**TASK STATEMENT:** Copy out each line of the data below in which the string "AUDIO" appears.

Before-and-after change data:
==*==
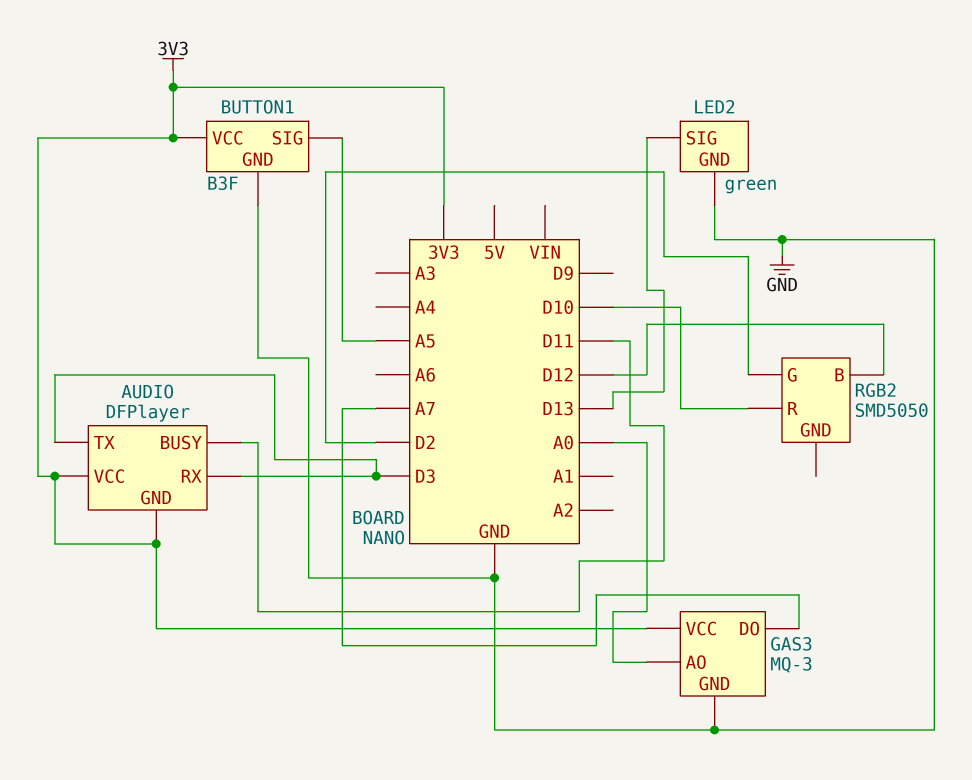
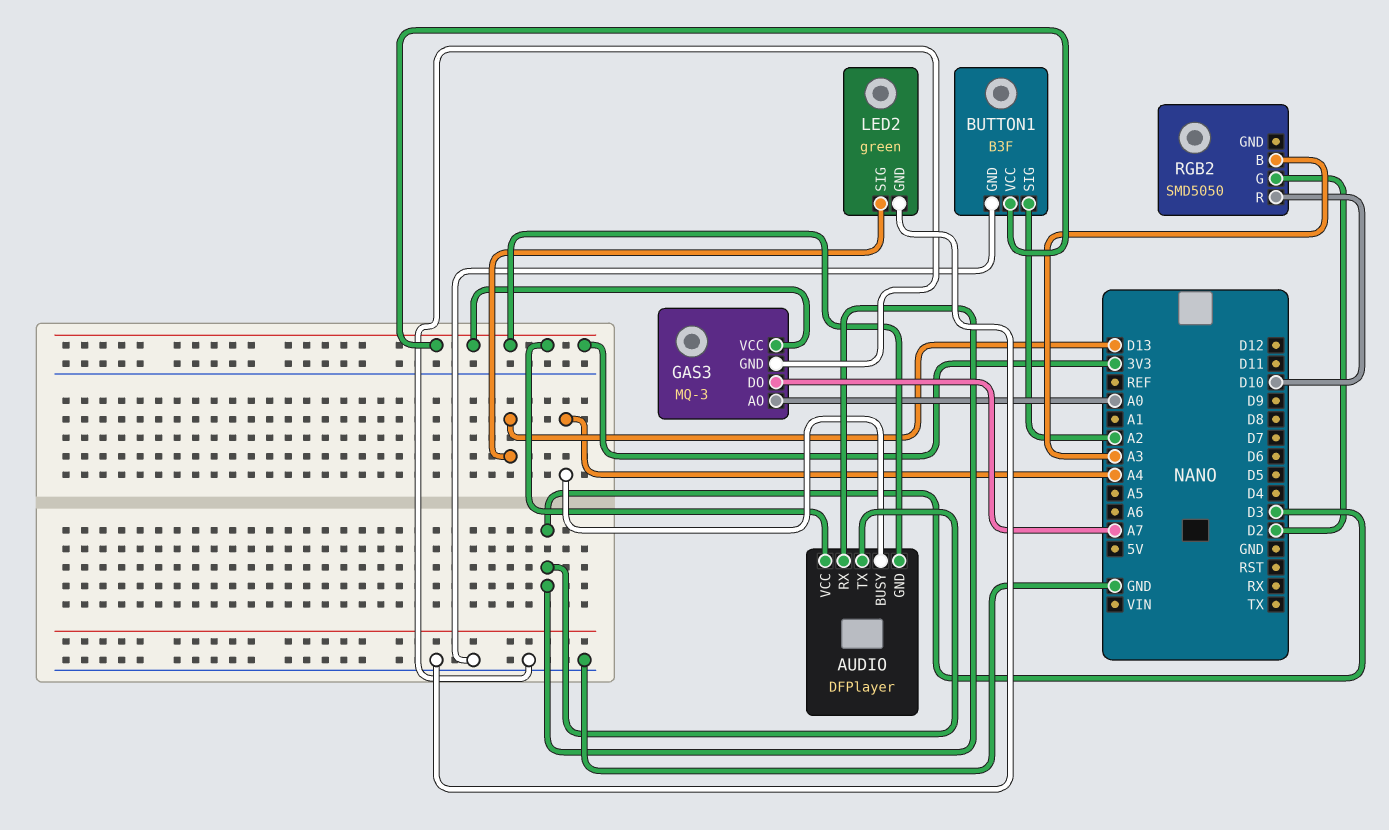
AUDIO pin BUSY: D11 -> A4
BUTTON1 pin SIG: A5 -> A2
RGB2 pin B: D12 -> A3

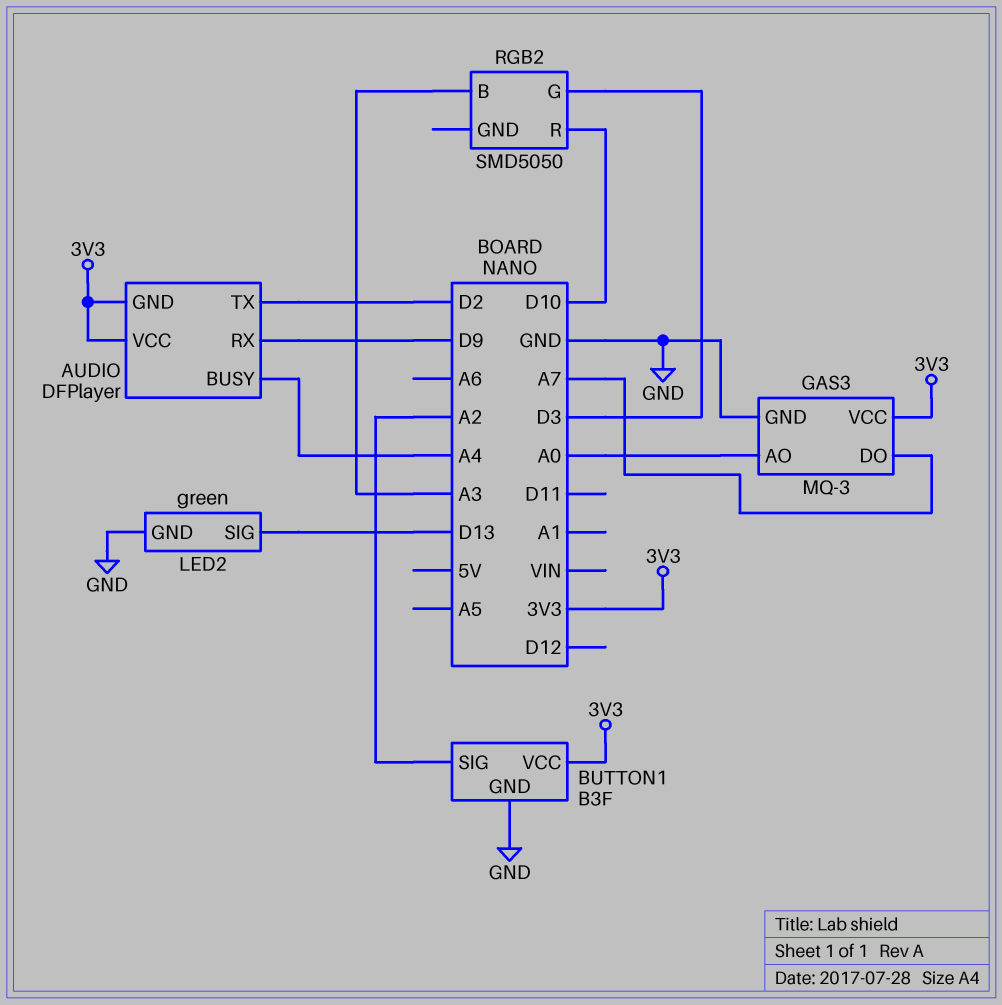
AUDIO pin RX: D3 -> D9
AUDIO pin TX: D3 -> D2
RGB2 pin G: D2 -> D3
==*==
**EXERCISE SOLUTION:**
AUDIO pin BUSY: D11 -> A4
AUDIO pin RX: D3 -> D9
AUDIO pin TX: D3 -> D2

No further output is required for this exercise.